TO DO
Please transcribe exactly the lines from the first line of the records below through the line containing "black 1x2 brick [76,515,127,618]", including both, and omit all pictures.

────────────────────

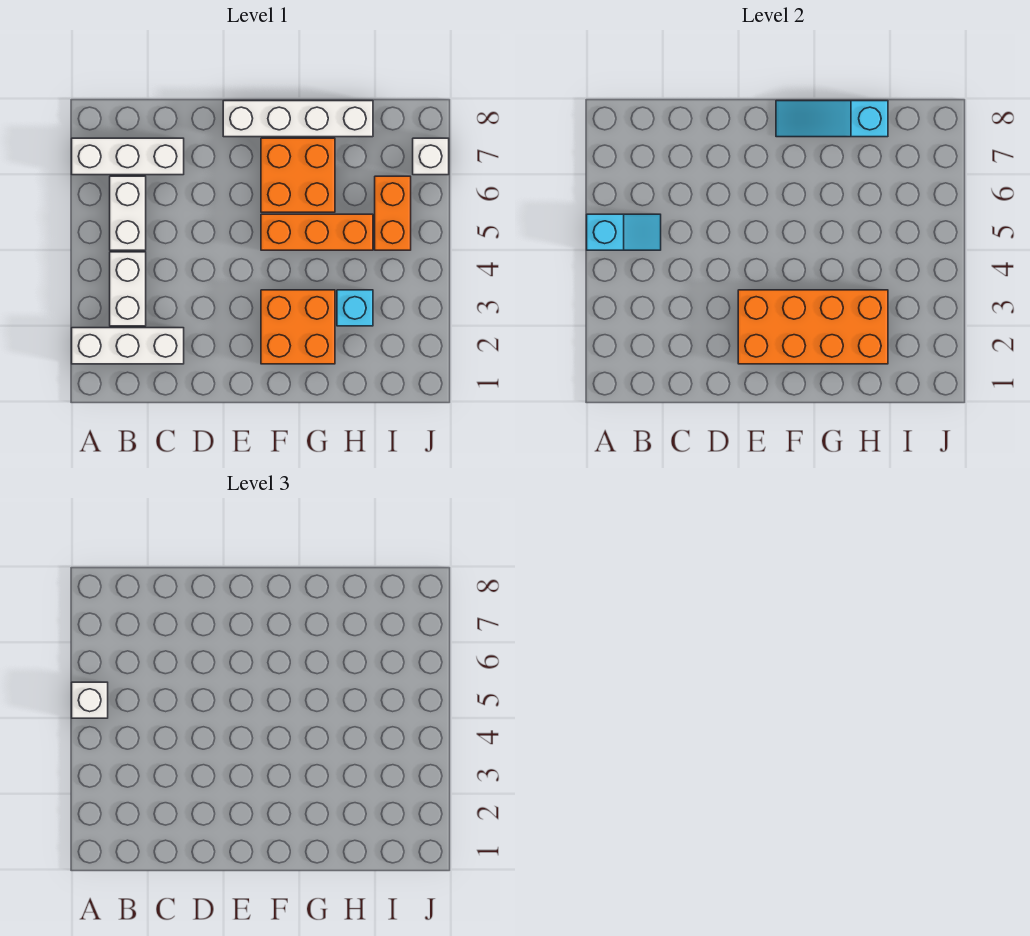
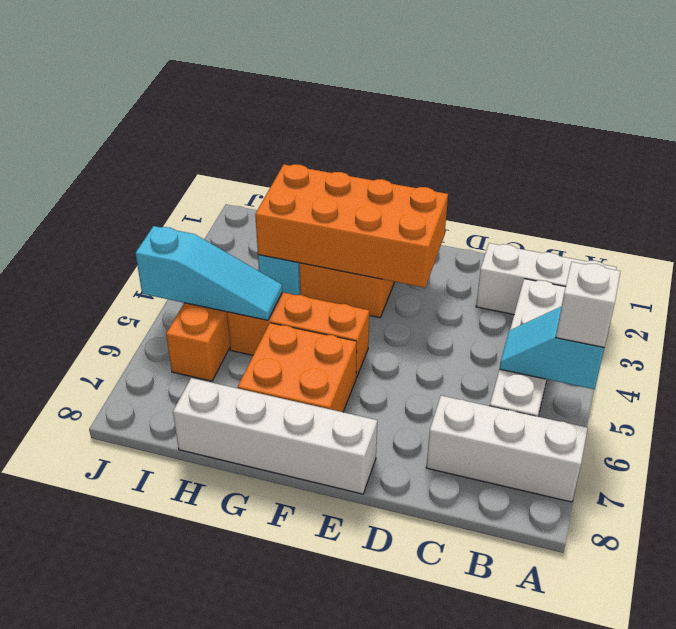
cyan 1x3 slope [776,101,888,137] -> cyan 1x3 slope moved to [135,226,282,320]
white 1x1 brick [413,138,449,175] -> none

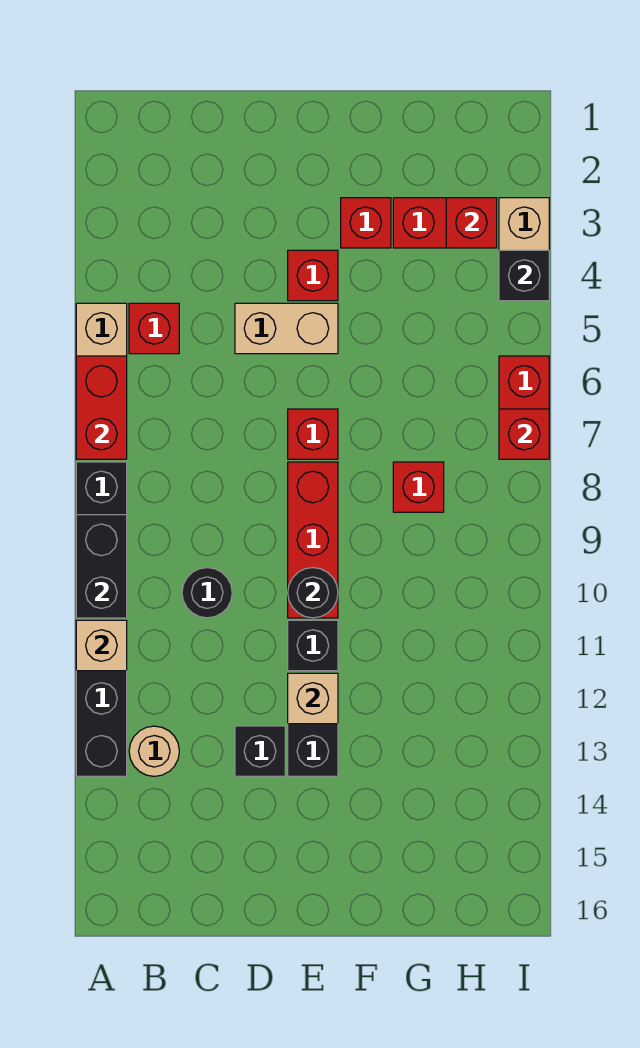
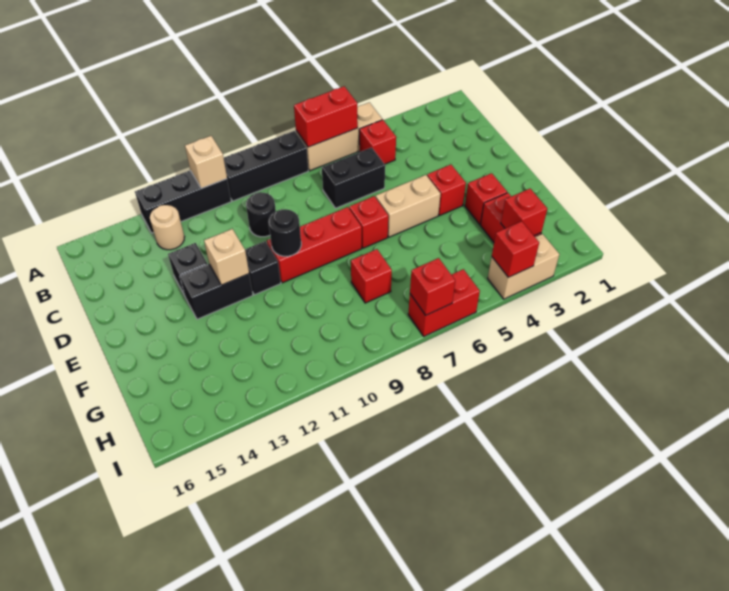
black 1x2 brick [76,515,127,618] -> black 1x2 brick moved to [322,147,385,208]
tan 1x2 brick [235,303,338,354] -> tan 1x2 brick turned to [376,175,440,237]
black 1x1 brick [499,250,549,301] -> red 1x1 brick [492,221,539,277]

────────────────────

RESULT
cyan 1x3 slope [776,101,888,137] -> cyan 1x3 slope moved to [135,226,282,320]
white 1x1 brick [413,138,449,175] -> none

black 1x2 brick [76,515,127,618] -> black 1x2 brick moved to [322,147,385,208]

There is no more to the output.